Records from a dataset:

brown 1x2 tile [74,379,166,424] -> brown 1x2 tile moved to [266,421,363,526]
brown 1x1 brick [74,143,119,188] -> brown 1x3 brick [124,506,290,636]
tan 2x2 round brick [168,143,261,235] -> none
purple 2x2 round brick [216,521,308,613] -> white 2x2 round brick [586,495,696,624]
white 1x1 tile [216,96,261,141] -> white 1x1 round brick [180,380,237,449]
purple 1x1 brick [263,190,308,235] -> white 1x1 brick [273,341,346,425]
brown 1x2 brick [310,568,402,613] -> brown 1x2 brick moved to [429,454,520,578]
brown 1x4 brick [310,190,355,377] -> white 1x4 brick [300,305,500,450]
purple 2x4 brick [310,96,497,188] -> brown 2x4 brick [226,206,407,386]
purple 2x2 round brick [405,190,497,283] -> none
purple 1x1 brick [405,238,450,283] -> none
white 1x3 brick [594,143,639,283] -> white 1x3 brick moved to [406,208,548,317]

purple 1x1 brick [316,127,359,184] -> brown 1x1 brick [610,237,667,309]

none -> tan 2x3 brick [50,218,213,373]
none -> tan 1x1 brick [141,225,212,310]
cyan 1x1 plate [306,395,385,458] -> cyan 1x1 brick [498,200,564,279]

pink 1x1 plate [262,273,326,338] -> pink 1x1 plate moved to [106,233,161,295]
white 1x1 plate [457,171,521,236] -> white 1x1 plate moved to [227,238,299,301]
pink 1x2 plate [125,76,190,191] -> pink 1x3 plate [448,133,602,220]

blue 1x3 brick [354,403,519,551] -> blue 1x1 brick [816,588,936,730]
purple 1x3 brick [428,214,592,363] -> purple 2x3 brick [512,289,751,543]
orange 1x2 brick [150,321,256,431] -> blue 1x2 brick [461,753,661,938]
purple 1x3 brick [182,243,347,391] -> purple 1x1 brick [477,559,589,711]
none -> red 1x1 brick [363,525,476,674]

TO-DO ITEM:
What you copy out must be exactly the lines from the line containing "orange 1x2 brick" through the end of the records.

TASK RESULT:
orange 1x2 brick [150,321,256,431] -> blue 1x2 brick [461,753,661,938]
purple 1x3 brick [182,243,347,391] -> purple 1x1 brick [477,559,589,711]
none -> red 1x1 brick [363,525,476,674]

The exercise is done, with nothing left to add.